Reproduce the whole of the records exactly, and make sure no picture is carried into the result.

◆ **DATA PROVIDED**

○ ○ ○ ○ ○

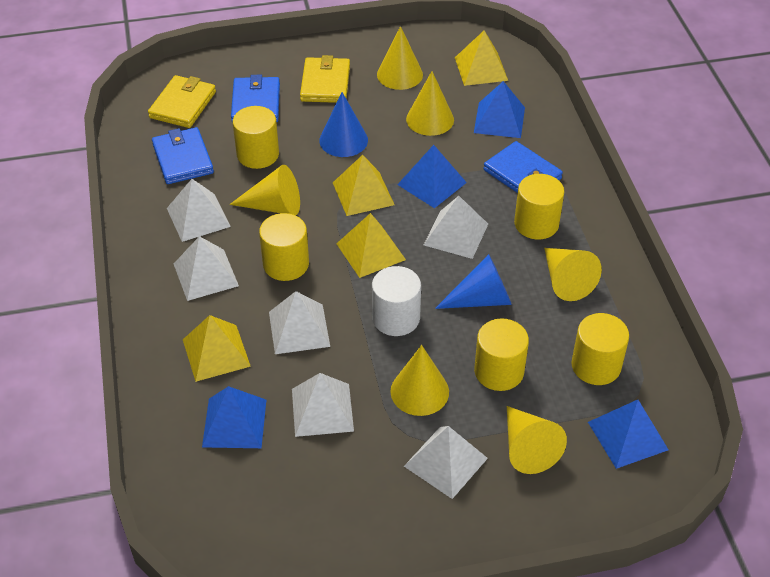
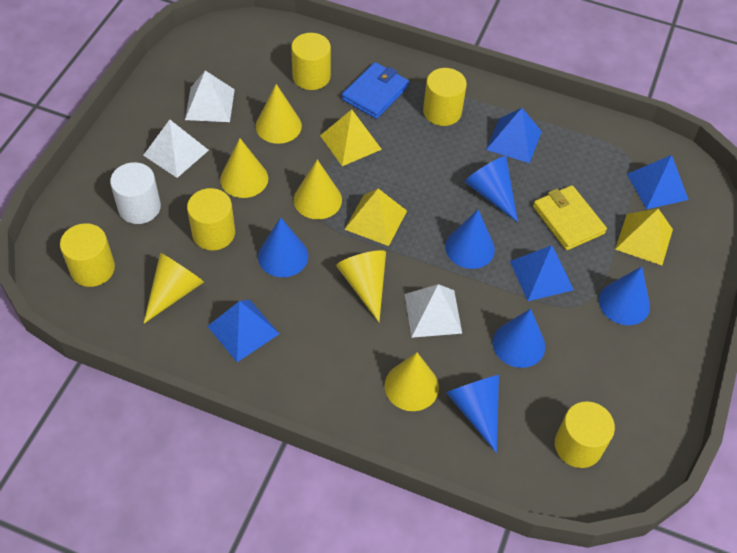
blue cone: 2 -> 6
blue wallet: 3 -> 1
white pyramid: 6 -> 3
yellow pyramid: 4 -> 3
yellow wallet: 2 -> 1

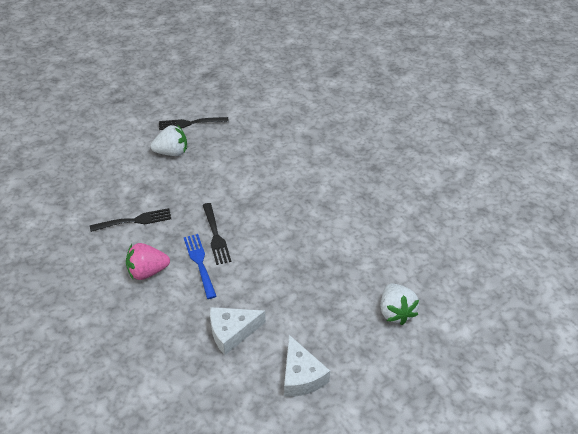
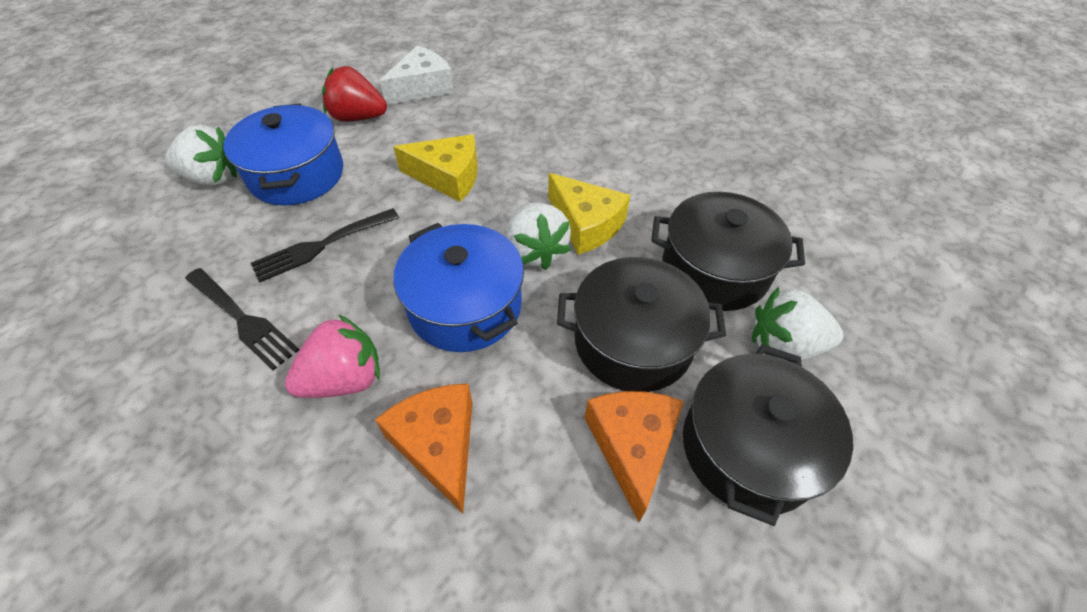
black fork: 3 -> 2
black pot: 0 -> 3
blue fork: 1 -> 0
blue pot: 0 -> 2
orange cheese: 0 -> 2
red strawberry: 0 -> 1
white cheese: 2 -> 1
white strawberry: 2 -> 3
yellow cheese: 0 -> 2

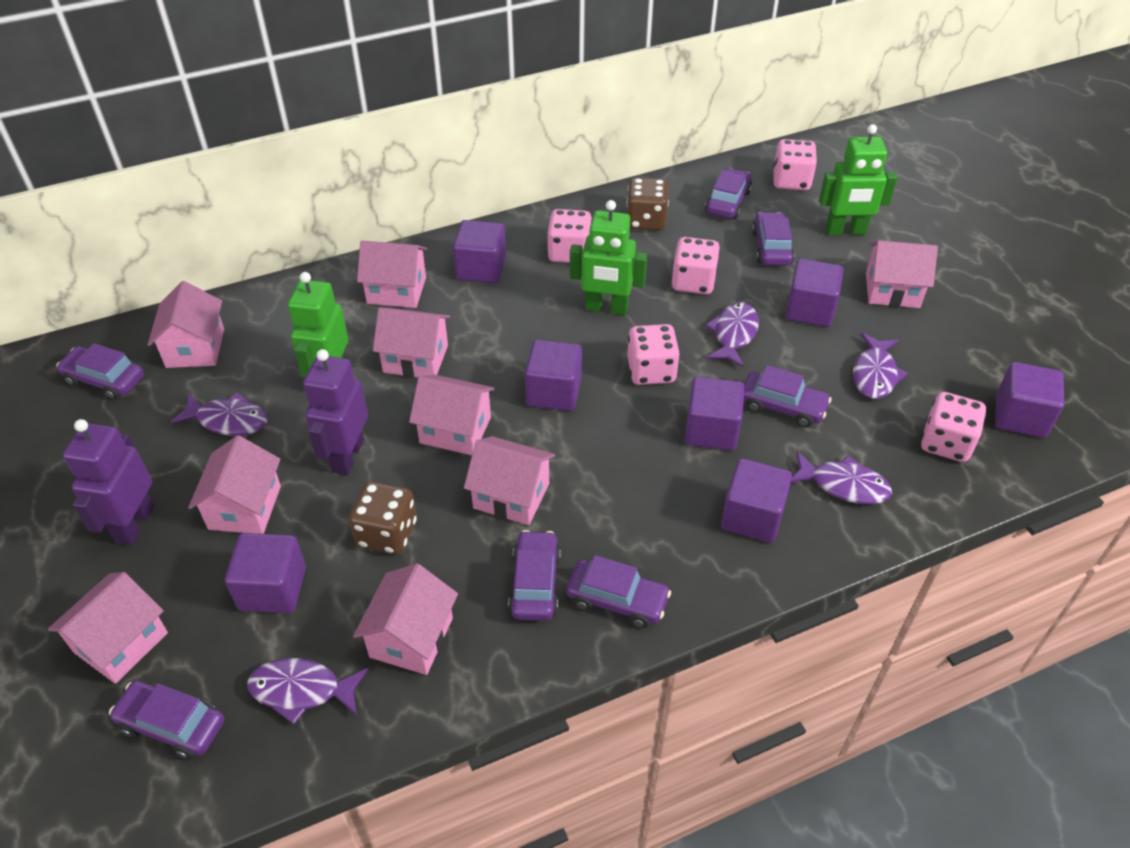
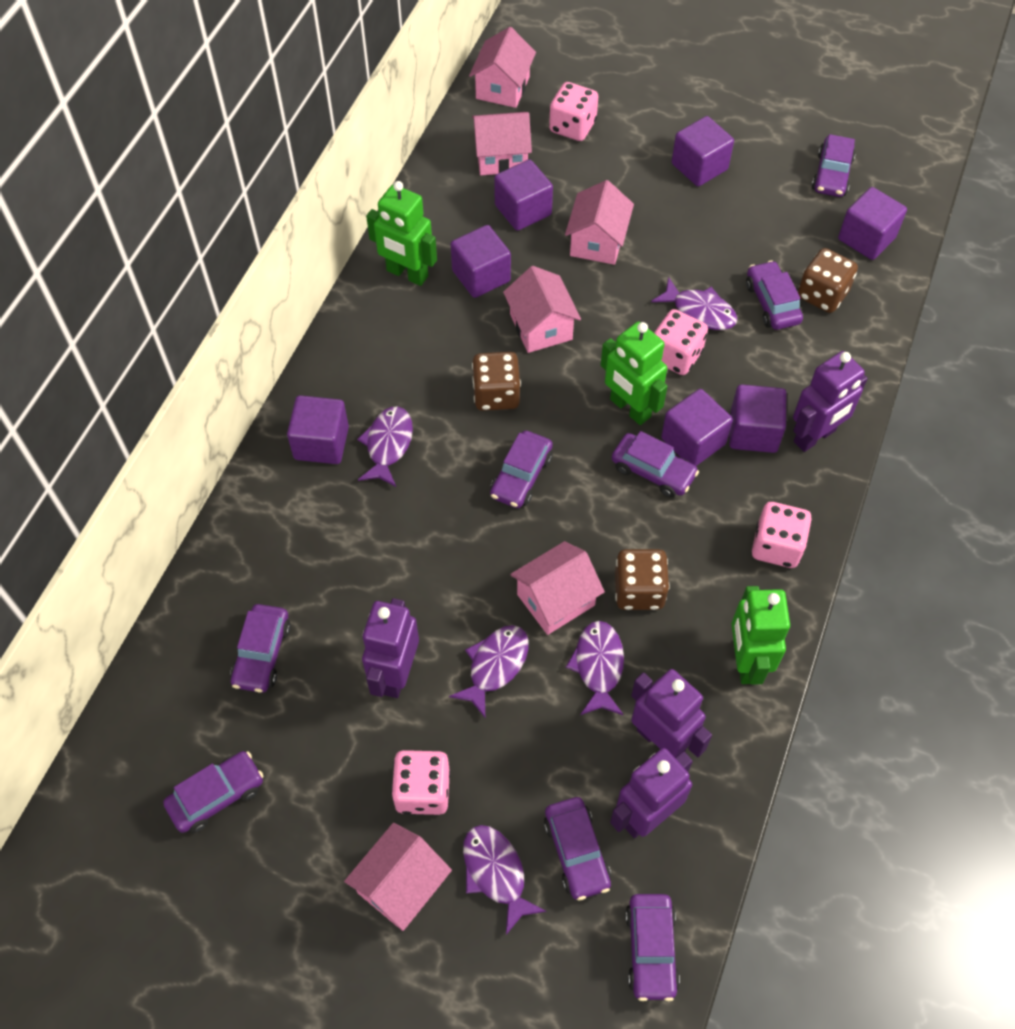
brown dice: 2 -> 3
pink dice: 5 -> 4
pink house: 9 -> 6
purple car: 7 -> 8
purple robot: 2 -> 4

○ ○ ○ ○ ○

◆ **TASK SOLUTION**
blue cone: 2 -> 6
blue wallet: 3 -> 1
white pyramid: 6 -> 3
yellow pyramid: 4 -> 3
yellow wallet: 2 -> 1

black fork: 3 -> 2
black pot: 0 -> 3
blue fork: 1 -> 0
blue pot: 0 -> 2
orange cheese: 0 -> 2
red strawberry: 0 -> 1
white cheese: 2 -> 1
white strawberry: 2 -> 3
yellow cheese: 0 -> 2

brown dice: 2 -> 3
pink dice: 5 -> 4
pink house: 9 -> 6
purple car: 7 -> 8
purple robot: 2 -> 4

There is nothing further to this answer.